(Information begins)

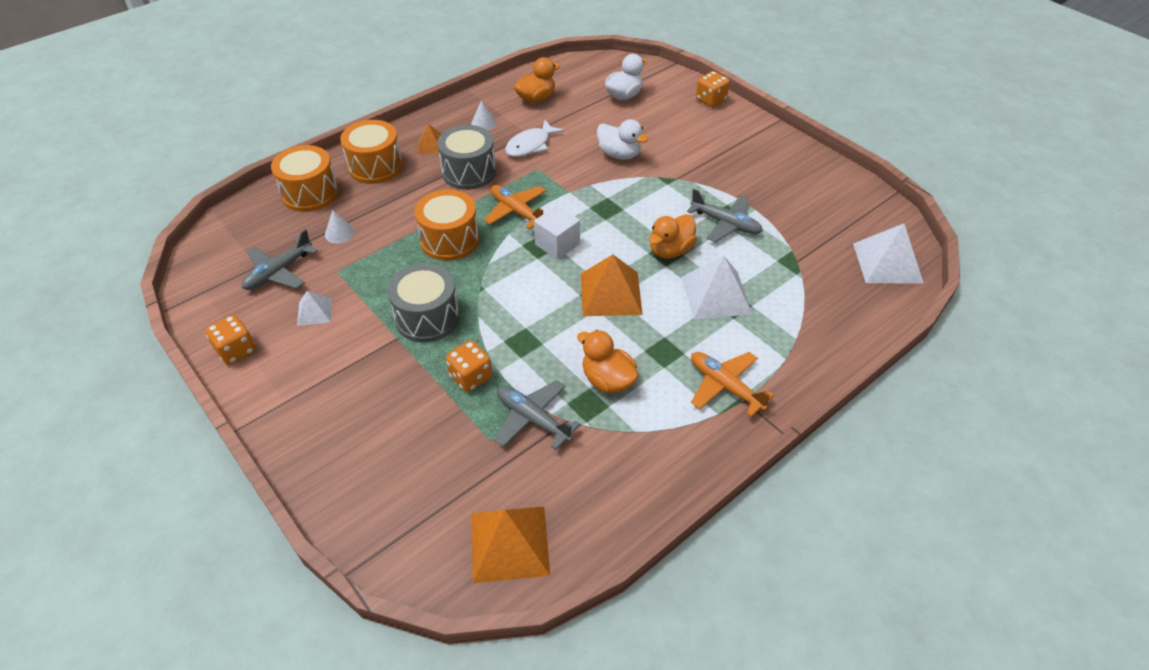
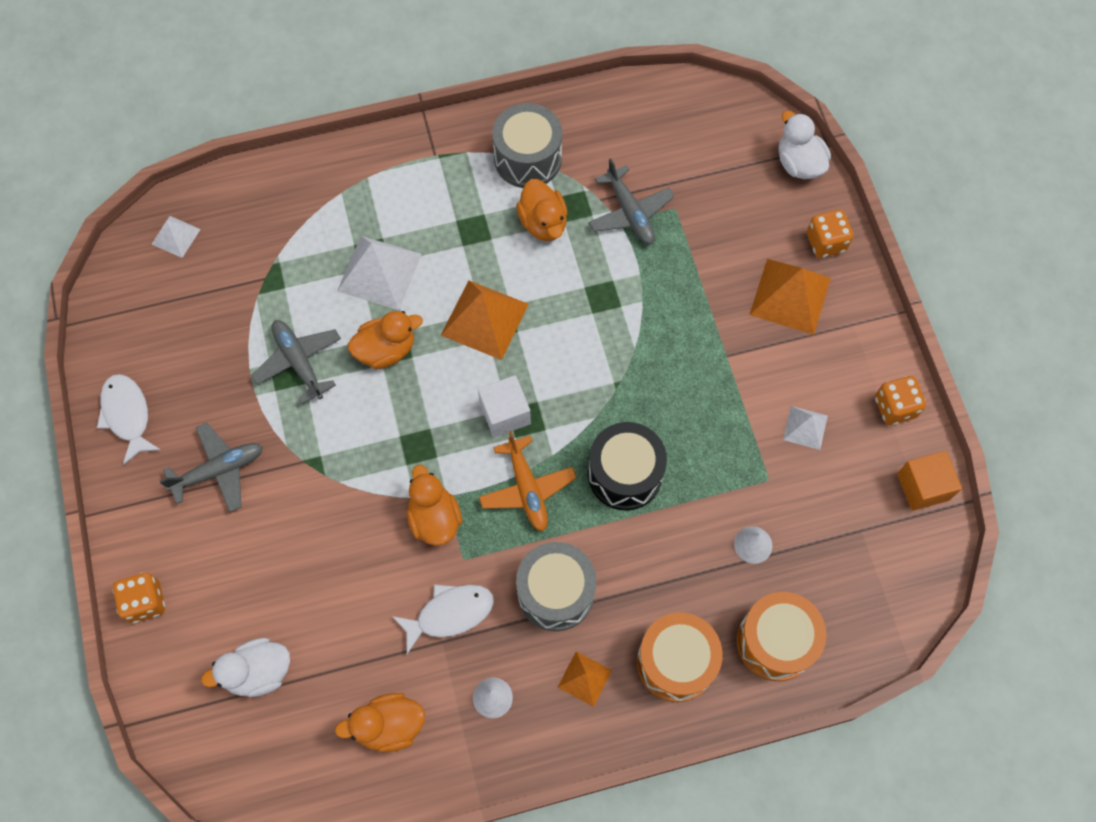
camera: 155 degrees left, 20 degrees up
(207, 306) = (923, 487): none -> orange cube
(279, 272) = (836, 507): grey plane -> grey plane (219, 470)
(427, 317) = (687, 368): grey drum -> grey drum (528, 159)
(450, 240) = (625, 474): orange drum -> black drum
(471, 377) = (669, 278): orange dice -> orange dice (825, 242)
(509, 543) = (693, 118): orange pyramid -> orange pyramid (790, 296)
(569, 180) = (434, 518): none -> orange duck
(619, 154) = (345, 540): white duck -> white duck (799, 163)
(725, 386) = (442, 174): orange plane -> none
(807, 164) = (127, 415): none -> white fish
(887, 263) = (176, 236): white pyramid -> white pyramid, size x0.55

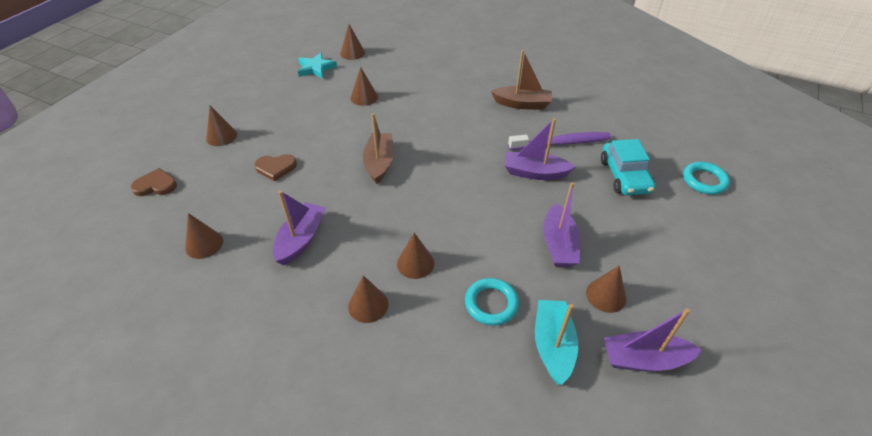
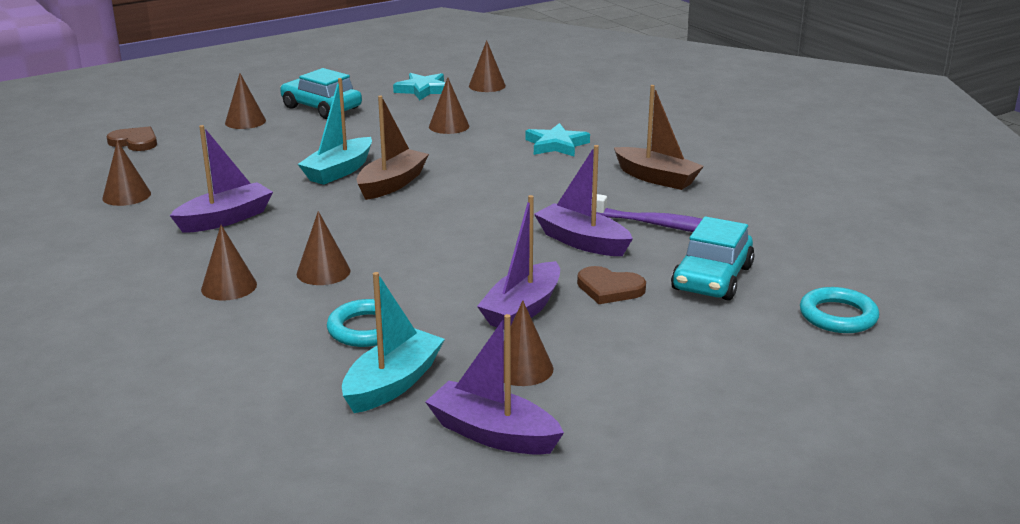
camera: 30 degrees right, 20 degrees down
(264, 106) = (321, 108): none -> turquoise car
(276, 168) = (270, 159): brown heart -> brown heart (609, 289)
(334, 163) = (339, 171): none -> turquoise boat
(443, 94) = (556, 145): none -> turquoise star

(Information ends)

Restate, word for word, each line from the line containing "(207, 306) = (923, 487): none -> orange cube" through the end of the entries above; the pictures are not part of the copy.

(207, 306) = (923, 487): none -> orange cube
(279, 272) = (836, 507): grey plane -> grey plane (219, 470)
(427, 317) = (687, 368): grey drum -> grey drum (528, 159)
(450, 240) = (625, 474): orange drum -> black drum
(471, 377) = (669, 278): orange dice -> orange dice (825, 242)
(509, 543) = (693, 118): orange pyramid -> orange pyramid (790, 296)
(569, 180) = (434, 518): none -> orange duck
(619, 154) = (345, 540): white duck -> white duck (799, 163)
(725, 386) = (442, 174): orange plane -> none
(807, 164) = (127, 415): none -> white fish
(887, 263) = (176, 236): white pyramid -> white pyramid, size x0.55

camera: 30 degrees right, 20 degrees down
(264, 106) = (321, 108): none -> turquoise car
(276, 168) = (270, 159): brown heart -> brown heart (609, 289)
(334, 163) = (339, 171): none -> turquoise boat
(443, 94) = (556, 145): none -> turquoise star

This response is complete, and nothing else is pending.